Your objective
Filter the listing below, keeping only the lines with the word "bowl".
··· Excerpted records ···
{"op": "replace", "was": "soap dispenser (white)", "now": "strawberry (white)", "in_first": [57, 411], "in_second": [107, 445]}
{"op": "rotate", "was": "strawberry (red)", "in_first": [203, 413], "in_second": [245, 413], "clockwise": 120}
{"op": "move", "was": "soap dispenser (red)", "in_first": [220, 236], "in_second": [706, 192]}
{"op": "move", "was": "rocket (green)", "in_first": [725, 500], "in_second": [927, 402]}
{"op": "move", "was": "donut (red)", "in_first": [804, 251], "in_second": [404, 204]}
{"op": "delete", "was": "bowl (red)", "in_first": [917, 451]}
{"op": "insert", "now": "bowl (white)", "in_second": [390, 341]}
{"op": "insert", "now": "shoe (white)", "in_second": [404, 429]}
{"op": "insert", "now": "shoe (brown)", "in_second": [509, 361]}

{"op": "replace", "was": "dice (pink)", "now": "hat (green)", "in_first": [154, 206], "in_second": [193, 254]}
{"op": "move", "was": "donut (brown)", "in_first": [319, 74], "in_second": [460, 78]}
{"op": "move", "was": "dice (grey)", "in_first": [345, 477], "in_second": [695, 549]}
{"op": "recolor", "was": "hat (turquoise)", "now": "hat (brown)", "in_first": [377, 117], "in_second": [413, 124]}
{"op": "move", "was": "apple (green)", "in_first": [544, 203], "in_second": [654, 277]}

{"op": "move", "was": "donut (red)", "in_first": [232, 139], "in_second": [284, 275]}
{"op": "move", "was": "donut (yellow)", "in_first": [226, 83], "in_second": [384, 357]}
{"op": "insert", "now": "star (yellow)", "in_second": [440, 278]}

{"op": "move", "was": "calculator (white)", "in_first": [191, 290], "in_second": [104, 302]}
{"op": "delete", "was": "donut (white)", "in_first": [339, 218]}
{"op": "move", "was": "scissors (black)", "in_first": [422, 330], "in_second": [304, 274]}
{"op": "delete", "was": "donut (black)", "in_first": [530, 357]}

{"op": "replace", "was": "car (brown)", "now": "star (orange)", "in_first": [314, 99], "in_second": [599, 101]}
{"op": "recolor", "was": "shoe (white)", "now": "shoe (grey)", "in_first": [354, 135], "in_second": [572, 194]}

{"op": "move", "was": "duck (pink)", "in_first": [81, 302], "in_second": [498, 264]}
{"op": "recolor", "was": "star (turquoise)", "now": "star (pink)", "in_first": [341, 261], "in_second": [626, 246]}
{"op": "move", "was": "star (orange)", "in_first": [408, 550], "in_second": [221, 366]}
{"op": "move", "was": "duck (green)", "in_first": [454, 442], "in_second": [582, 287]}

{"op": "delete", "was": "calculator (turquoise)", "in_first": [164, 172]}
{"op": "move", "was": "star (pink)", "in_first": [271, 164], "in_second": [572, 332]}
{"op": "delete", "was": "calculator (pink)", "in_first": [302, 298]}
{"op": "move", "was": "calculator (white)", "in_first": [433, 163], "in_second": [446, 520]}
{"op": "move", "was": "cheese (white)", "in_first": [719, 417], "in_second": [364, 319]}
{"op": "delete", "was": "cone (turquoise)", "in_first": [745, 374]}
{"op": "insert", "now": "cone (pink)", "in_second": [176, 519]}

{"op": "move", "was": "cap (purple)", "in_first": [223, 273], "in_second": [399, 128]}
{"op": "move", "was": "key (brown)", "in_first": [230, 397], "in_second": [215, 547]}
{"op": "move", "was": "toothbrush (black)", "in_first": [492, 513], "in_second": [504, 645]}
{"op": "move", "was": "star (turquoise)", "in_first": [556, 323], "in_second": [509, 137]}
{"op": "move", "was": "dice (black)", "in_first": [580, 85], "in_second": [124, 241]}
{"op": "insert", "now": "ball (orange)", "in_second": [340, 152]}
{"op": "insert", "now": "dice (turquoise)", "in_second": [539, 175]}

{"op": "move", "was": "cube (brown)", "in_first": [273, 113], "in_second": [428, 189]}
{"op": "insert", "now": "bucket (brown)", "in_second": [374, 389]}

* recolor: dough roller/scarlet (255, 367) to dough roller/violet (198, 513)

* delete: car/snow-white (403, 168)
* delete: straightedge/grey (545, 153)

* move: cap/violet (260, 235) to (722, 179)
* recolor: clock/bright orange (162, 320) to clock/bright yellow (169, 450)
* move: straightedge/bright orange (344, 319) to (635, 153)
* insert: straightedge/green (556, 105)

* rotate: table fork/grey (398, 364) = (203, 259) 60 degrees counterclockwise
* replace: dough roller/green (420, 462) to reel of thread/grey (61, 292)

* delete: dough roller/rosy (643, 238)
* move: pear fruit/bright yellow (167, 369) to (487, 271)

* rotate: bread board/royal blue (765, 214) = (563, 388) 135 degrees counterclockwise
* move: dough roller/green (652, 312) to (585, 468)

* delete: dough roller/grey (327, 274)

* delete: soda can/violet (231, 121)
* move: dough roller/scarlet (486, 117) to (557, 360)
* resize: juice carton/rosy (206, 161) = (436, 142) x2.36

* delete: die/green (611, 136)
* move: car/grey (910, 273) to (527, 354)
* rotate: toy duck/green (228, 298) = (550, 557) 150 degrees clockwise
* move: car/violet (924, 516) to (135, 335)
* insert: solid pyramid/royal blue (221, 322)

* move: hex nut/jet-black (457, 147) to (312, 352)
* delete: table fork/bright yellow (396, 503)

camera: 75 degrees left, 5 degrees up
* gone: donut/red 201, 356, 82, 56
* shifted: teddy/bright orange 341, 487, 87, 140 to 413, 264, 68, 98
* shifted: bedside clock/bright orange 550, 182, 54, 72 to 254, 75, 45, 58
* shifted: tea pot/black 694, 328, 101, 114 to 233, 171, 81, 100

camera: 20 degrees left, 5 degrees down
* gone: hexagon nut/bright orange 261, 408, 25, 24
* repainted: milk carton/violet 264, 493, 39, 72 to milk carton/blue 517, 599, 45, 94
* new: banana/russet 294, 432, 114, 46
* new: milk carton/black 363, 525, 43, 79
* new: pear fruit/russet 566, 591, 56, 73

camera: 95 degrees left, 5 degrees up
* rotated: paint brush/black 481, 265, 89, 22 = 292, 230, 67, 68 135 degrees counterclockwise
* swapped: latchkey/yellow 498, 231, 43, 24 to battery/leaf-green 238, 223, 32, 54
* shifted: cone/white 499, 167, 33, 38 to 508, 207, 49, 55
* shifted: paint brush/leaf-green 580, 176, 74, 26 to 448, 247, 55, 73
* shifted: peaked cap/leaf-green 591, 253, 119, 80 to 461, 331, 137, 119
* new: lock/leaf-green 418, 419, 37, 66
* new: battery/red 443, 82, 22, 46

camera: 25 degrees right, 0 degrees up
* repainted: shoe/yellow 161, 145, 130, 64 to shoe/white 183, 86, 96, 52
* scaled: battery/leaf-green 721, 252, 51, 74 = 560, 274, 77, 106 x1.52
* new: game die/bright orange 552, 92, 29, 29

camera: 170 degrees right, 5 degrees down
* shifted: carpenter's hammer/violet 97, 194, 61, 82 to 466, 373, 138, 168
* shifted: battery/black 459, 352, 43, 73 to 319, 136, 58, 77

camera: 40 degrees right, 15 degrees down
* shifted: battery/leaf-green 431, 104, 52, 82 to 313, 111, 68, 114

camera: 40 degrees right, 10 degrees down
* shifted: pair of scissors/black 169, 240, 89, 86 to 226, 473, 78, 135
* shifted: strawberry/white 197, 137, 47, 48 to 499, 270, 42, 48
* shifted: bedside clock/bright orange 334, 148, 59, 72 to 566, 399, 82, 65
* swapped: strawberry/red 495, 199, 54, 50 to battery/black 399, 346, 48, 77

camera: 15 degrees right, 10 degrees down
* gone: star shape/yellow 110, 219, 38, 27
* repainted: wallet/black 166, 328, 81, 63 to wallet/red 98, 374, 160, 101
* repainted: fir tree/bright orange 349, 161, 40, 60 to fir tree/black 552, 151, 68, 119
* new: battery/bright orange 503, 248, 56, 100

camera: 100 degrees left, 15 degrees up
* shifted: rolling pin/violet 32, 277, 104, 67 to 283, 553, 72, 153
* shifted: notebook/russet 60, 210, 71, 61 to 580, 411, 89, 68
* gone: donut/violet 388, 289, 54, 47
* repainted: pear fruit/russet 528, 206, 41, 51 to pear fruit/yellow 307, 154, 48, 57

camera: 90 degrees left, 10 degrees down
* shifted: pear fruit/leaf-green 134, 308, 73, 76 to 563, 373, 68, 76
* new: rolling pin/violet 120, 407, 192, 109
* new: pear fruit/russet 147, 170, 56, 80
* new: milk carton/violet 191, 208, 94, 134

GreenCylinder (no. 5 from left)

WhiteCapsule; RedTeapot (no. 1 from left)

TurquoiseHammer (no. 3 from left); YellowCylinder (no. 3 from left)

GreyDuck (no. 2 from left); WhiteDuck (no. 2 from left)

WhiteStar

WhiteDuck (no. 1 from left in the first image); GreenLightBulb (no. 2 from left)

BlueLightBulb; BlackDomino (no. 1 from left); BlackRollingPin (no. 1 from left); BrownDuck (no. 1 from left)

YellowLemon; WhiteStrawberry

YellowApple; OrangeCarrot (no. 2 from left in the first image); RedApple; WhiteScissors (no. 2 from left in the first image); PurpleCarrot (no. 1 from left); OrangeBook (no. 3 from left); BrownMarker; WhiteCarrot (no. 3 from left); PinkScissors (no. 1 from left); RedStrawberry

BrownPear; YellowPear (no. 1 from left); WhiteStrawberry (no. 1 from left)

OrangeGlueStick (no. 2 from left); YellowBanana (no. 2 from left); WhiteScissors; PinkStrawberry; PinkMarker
···
Expected answer
{"op": "delete", "was": "bowl (red)", "in_first": [917, 451]}
{"op": "insert", "now": "bowl (white)", "in_second": [390, 341]}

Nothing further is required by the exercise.